++++ RECORDS SUPPLIED

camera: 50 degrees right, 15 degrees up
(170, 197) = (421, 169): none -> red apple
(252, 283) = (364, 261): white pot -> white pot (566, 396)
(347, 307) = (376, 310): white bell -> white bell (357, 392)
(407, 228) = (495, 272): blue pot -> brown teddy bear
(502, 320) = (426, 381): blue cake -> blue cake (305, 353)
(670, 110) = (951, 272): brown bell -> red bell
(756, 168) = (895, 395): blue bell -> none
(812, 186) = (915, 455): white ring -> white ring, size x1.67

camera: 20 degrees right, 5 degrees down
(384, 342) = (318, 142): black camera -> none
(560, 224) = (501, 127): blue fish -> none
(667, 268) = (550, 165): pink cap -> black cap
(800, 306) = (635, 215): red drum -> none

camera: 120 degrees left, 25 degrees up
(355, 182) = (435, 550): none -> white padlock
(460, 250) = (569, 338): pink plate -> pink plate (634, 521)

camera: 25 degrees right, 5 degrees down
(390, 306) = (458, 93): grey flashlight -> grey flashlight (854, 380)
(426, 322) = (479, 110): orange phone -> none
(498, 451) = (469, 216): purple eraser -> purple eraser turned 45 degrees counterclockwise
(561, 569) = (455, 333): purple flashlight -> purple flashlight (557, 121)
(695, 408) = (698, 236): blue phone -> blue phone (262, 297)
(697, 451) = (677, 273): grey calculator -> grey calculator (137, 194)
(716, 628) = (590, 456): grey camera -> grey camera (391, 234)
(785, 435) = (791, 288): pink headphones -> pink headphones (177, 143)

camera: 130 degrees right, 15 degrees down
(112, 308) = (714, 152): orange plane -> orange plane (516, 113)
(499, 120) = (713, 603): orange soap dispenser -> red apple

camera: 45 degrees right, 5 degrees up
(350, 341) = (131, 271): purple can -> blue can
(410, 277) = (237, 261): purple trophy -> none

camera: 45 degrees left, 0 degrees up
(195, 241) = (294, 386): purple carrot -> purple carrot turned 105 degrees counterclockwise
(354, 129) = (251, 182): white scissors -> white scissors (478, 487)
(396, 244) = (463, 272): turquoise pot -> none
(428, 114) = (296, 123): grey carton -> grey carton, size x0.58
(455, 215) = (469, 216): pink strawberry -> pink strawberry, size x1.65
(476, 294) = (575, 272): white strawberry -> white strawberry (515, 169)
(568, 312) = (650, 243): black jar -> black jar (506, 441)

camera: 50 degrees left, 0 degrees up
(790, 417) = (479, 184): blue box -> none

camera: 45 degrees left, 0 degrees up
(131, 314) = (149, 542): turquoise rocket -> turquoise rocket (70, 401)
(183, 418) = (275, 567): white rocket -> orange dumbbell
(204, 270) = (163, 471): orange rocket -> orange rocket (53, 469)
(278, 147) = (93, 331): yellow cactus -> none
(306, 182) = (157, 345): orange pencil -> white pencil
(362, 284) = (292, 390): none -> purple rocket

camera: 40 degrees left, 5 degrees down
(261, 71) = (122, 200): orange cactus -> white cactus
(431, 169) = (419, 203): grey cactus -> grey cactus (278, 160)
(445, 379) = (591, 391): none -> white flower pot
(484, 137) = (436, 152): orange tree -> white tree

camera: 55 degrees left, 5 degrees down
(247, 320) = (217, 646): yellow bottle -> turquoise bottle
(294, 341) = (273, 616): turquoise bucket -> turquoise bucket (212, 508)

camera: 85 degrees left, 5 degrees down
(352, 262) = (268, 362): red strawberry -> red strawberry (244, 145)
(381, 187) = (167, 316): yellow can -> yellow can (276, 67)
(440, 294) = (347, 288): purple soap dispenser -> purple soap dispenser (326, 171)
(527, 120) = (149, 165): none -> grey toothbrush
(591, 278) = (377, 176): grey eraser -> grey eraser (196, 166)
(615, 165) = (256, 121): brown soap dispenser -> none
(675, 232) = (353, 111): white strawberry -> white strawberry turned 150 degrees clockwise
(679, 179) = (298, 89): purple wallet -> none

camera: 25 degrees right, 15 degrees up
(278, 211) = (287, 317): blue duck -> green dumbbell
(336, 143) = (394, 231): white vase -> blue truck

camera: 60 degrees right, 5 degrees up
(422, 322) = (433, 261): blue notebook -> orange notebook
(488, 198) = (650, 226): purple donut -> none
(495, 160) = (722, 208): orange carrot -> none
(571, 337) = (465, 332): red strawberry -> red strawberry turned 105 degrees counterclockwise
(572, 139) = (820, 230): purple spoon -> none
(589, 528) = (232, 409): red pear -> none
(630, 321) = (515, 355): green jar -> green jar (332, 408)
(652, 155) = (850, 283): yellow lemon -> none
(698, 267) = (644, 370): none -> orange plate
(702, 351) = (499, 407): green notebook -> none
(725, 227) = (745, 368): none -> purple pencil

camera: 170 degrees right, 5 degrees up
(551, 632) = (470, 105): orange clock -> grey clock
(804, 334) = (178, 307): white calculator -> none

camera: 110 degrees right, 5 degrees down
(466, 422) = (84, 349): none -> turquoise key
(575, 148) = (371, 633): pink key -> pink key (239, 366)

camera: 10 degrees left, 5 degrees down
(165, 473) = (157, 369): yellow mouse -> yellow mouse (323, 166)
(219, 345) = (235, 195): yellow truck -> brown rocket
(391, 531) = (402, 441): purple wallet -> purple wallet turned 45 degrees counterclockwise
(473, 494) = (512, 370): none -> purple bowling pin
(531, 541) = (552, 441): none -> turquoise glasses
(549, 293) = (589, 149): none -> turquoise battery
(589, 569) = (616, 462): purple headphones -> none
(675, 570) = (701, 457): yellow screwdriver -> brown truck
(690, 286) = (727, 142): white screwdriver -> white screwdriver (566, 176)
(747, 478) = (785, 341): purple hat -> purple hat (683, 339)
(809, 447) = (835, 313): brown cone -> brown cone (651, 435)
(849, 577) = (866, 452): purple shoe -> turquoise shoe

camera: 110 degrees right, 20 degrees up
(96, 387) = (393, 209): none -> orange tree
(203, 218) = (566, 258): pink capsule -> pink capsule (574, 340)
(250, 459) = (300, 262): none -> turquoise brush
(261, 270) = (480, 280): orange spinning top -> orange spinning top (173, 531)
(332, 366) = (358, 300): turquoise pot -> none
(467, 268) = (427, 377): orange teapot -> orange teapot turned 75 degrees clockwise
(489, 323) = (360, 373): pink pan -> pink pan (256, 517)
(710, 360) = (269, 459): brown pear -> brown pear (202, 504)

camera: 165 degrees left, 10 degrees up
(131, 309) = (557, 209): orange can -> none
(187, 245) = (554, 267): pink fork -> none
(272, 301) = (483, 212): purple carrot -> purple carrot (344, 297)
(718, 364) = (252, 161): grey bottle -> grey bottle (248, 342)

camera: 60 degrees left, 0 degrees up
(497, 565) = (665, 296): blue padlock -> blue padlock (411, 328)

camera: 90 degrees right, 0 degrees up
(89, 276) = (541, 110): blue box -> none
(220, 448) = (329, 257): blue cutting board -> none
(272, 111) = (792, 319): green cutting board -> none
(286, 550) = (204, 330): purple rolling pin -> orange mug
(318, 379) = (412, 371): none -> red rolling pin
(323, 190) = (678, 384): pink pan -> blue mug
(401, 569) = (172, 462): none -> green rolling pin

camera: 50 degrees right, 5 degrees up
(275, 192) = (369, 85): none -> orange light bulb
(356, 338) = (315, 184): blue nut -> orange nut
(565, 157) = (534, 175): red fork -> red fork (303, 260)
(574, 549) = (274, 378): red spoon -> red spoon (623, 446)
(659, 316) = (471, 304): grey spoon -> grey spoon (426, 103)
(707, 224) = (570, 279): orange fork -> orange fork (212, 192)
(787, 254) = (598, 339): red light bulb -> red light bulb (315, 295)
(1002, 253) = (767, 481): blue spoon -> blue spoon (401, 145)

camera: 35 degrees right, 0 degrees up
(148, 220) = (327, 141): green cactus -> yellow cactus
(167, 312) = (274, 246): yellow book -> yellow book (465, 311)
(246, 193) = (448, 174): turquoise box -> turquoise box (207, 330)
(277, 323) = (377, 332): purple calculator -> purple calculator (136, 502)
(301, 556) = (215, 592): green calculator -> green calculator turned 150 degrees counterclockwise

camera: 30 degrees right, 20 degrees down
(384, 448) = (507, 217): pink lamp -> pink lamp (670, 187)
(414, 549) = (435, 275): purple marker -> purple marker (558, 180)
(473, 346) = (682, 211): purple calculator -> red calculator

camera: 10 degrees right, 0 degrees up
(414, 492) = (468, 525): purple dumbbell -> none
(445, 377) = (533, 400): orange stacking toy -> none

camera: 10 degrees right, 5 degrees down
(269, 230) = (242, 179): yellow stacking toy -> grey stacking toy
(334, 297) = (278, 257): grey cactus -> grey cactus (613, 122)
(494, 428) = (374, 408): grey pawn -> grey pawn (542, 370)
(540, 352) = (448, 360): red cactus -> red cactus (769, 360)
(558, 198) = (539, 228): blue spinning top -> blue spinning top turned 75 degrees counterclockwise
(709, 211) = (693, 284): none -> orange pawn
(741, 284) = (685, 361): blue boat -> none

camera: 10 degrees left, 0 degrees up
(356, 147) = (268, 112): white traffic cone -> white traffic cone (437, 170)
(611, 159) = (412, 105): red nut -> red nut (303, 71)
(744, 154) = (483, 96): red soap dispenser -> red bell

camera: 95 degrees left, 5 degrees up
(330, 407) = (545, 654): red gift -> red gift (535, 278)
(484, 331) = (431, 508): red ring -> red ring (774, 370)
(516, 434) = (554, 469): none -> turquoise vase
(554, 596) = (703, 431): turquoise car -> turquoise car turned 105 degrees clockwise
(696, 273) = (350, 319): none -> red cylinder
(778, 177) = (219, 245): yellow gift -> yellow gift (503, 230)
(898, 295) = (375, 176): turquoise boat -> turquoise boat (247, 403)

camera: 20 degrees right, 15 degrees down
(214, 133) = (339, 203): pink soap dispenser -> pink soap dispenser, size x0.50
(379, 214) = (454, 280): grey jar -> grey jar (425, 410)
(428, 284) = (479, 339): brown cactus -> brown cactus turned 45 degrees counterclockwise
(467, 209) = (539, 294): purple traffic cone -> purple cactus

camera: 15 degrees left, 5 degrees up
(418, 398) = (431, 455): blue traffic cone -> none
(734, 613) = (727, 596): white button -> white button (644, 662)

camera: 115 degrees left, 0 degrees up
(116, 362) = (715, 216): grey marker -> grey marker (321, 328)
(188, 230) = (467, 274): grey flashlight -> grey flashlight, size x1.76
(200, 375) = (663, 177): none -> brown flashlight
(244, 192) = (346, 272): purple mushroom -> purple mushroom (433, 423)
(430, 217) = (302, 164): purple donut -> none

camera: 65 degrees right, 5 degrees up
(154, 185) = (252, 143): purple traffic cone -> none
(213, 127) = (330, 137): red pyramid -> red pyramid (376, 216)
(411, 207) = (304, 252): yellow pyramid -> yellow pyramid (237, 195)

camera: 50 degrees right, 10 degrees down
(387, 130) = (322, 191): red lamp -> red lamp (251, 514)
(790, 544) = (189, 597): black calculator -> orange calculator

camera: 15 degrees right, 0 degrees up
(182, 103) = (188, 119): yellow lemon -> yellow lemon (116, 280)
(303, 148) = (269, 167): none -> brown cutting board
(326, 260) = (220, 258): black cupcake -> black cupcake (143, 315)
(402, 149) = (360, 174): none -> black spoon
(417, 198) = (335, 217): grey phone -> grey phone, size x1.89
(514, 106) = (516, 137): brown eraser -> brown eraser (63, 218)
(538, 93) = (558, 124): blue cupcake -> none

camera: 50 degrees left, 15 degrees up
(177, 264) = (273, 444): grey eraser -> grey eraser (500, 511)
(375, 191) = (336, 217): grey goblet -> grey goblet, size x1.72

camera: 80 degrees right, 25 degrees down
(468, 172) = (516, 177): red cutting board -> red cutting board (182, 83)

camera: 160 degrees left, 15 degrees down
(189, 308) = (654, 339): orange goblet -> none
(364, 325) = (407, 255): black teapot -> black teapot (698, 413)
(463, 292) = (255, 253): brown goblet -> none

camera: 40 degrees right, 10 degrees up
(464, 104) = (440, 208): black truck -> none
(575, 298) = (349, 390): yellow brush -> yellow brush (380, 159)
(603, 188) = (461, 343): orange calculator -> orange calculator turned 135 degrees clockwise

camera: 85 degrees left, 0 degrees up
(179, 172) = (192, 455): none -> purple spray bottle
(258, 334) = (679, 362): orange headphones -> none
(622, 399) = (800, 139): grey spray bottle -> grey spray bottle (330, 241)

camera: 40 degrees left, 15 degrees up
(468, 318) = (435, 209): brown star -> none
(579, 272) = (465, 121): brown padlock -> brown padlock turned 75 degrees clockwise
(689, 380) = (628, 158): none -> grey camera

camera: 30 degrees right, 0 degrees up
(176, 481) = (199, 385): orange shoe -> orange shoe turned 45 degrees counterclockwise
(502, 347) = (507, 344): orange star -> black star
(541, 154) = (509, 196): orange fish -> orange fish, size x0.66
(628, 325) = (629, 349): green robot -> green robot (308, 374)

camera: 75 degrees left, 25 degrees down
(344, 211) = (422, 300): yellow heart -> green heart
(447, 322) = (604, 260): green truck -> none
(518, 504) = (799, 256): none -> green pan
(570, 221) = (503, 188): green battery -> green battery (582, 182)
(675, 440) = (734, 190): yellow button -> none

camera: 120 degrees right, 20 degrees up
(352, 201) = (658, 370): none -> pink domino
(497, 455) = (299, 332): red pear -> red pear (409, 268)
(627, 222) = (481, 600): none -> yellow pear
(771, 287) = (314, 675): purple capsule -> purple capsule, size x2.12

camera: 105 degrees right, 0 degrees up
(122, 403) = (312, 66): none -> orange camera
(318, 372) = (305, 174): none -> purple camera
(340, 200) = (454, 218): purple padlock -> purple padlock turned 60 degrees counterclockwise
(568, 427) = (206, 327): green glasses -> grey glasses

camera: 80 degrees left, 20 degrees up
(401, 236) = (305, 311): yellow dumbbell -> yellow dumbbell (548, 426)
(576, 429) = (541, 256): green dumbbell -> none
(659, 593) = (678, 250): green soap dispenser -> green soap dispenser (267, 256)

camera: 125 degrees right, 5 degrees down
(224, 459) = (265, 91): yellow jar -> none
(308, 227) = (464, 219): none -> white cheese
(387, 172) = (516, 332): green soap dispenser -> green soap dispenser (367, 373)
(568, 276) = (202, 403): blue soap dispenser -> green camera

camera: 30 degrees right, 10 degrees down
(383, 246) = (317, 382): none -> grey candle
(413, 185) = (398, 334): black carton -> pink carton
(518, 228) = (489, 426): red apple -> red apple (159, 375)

++++++++

TASK DESCRIPTION: Keep both end lines and retype everything in the records above from the line containing "camera: 20 degrees right, 5 degrees down" through the line containing "(476, 294) = (575, 272): white", exactly, with nothing else.

EXPECTED ANSWER:
camera: 20 degrees right, 5 degrees down
(384, 342) = (318, 142): black camera -> none
(560, 224) = (501, 127): blue fish -> none
(667, 268) = (550, 165): pink cap -> black cap
(800, 306) = (635, 215): red drum -> none

camera: 120 degrees left, 25 degrees up
(355, 182) = (435, 550): none -> white padlock
(460, 250) = (569, 338): pink plate -> pink plate (634, 521)

camera: 25 degrees right, 5 degrees down
(390, 306) = (458, 93): grey flashlight -> grey flashlight (854, 380)
(426, 322) = (479, 110): orange phone -> none
(498, 451) = (469, 216): purple eraser -> purple eraser turned 45 degrees counterclockwise
(561, 569) = (455, 333): purple flashlight -> purple flashlight (557, 121)
(695, 408) = (698, 236): blue phone -> blue phone (262, 297)
(697, 451) = (677, 273): grey calculator -> grey calculator (137, 194)
(716, 628) = (590, 456): grey camera -> grey camera (391, 234)
(785, 435) = (791, 288): pink headphones -> pink headphones (177, 143)

camera: 130 degrees right, 15 degrees down
(112, 308) = (714, 152): orange plane -> orange plane (516, 113)
(499, 120) = (713, 603): orange soap dispenser -> red apple

camera: 45 degrees right, 5 degrees up
(350, 341) = (131, 271): purple can -> blue can
(410, 277) = (237, 261): purple trophy -> none

camera: 45 degrees left, 0 degrees up
(195, 241) = (294, 386): purple carrot -> purple carrot turned 105 degrees counterclockwise
(354, 129) = (251, 182): white scissors -> white scissors (478, 487)
(396, 244) = (463, 272): turquoise pot -> none
(428, 114) = (296, 123): grey carton -> grey carton, size x0.58
(455, 215) = (469, 216): pink strawberry -> pink strawberry, size x1.65
(476, 294) = (575, 272): white strawberry -> white strawberry (515, 169)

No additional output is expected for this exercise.